(TASK TO COMPLETE)
An exact repetition of the data below, without images, is the expected answer.

(PROVIDED MATERIAL)

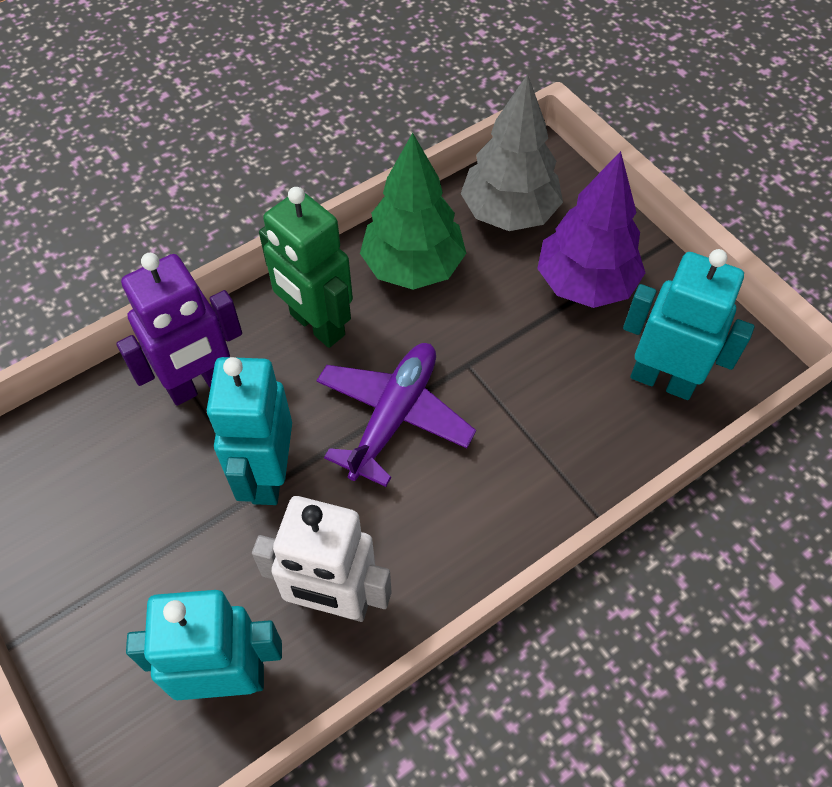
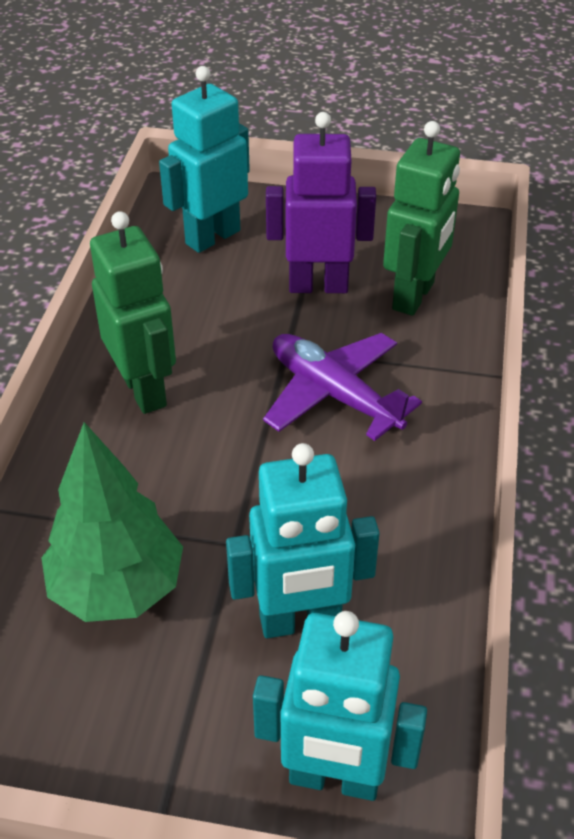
green robot: 1 -> 2
grey tree: 1 -> 0
purple tree: 1 -> 0
white robot: 1 -> 0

(RESULT BELOW)
green robot: 1 -> 2
grey tree: 1 -> 0
purple tree: 1 -> 0
white robot: 1 -> 0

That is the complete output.